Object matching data
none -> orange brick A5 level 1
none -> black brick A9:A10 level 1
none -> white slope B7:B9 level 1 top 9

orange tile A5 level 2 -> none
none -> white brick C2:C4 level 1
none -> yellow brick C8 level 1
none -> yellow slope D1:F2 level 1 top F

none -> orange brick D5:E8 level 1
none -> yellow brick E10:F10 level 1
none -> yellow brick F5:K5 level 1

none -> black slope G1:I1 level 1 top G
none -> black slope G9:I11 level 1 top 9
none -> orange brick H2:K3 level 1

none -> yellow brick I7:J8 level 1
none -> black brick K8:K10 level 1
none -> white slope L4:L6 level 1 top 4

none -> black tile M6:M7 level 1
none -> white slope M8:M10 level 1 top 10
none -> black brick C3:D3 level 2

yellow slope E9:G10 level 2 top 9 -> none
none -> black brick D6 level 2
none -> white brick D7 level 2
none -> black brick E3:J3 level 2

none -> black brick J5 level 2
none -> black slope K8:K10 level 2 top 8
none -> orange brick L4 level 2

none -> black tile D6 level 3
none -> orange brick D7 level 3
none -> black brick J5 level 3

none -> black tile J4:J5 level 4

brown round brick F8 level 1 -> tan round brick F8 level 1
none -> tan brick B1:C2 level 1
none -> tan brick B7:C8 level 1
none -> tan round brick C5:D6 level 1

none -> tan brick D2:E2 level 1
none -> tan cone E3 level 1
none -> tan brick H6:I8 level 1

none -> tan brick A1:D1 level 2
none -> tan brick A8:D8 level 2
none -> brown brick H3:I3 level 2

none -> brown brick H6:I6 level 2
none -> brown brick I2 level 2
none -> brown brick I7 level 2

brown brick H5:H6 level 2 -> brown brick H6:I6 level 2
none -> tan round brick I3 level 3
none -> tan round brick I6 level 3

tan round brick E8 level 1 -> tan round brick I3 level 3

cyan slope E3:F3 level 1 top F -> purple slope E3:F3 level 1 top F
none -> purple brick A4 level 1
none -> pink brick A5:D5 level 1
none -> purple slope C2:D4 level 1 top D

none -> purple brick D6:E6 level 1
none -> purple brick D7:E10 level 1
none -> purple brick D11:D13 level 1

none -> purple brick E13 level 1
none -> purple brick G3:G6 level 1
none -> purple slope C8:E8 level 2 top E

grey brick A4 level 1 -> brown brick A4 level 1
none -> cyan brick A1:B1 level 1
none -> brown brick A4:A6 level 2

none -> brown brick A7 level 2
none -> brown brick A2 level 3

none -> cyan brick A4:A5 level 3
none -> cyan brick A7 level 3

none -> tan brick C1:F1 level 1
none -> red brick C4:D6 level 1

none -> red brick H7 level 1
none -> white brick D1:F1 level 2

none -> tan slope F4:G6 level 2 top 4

HOW TO COMPLETE THIS TASK: Reproduce the records above exactly.

WRITTEN SOLUTION:
none -> orange brick A5 level 1
none -> black brick A9:A10 level 1
none -> white slope B7:B9 level 1 top 9

orange tile A5 level 2 -> none
none -> white brick C2:C4 level 1
none -> yellow brick C8 level 1
none -> yellow slope D1:F2 level 1 top F

none -> orange brick D5:E8 level 1
none -> yellow brick E10:F10 level 1
none -> yellow brick F5:K5 level 1

none -> black slope G1:I1 level 1 top G
none -> black slope G9:I11 level 1 top 9
none -> orange brick H2:K3 level 1

none -> yellow brick I7:J8 level 1
none -> black brick K8:K10 level 1
none -> white slope L4:L6 level 1 top 4

none -> black tile M6:M7 level 1
none -> white slope M8:M10 level 1 top 10
none -> black brick C3:D3 level 2

yellow slope E9:G10 level 2 top 9 -> none
none -> black brick D6 level 2
none -> white brick D7 level 2
none -> black brick E3:J3 level 2

none -> black brick J5 level 2
none -> black slope K8:K10 level 2 top 8
none -> orange brick L4 level 2

none -> black tile D6 level 3
none -> orange brick D7 level 3
none -> black brick J5 level 3

none -> black tile J4:J5 level 4

brown round brick F8 level 1 -> tan round brick F8 level 1
none -> tan brick B1:C2 level 1
none -> tan brick B7:C8 level 1
none -> tan round brick C5:D6 level 1

none -> tan brick D2:E2 level 1
none -> tan cone E3 level 1
none -> tan brick H6:I8 level 1

none -> tan brick A1:D1 level 2
none -> tan brick A8:D8 level 2
none -> brown brick H3:I3 level 2

none -> brown brick H6:I6 level 2
none -> brown brick I2 level 2
none -> brown brick I7 level 2

brown brick H5:H6 level 2 -> brown brick H6:I6 level 2
none -> tan round brick I3 level 3
none -> tan round brick I6 level 3

tan round brick E8 level 1 -> tan round brick I3 level 3

cyan slope E3:F3 level 1 top F -> purple slope E3:F3 level 1 top F
none -> purple brick A4 level 1
none -> pink brick A5:D5 level 1
none -> purple slope C2:D4 level 1 top D

none -> purple brick D6:E6 level 1
none -> purple brick D7:E10 level 1
none -> purple brick D11:D13 level 1

none -> purple brick E13 level 1
none -> purple brick G3:G6 level 1
none -> purple slope C8:E8 level 2 top E

grey brick A4 level 1 -> brown brick A4 level 1
none -> cyan brick A1:B1 level 1
none -> brown brick A4:A6 level 2

none -> brown brick A7 level 2
none -> brown brick A2 level 3

none -> cyan brick A4:A5 level 3
none -> cyan brick A7 level 3

none -> tan brick C1:F1 level 1
none -> red brick C4:D6 level 1

none -> red brick H7 level 1
none -> white brick D1:F1 level 2

none -> tan slope F4:G6 level 2 top 4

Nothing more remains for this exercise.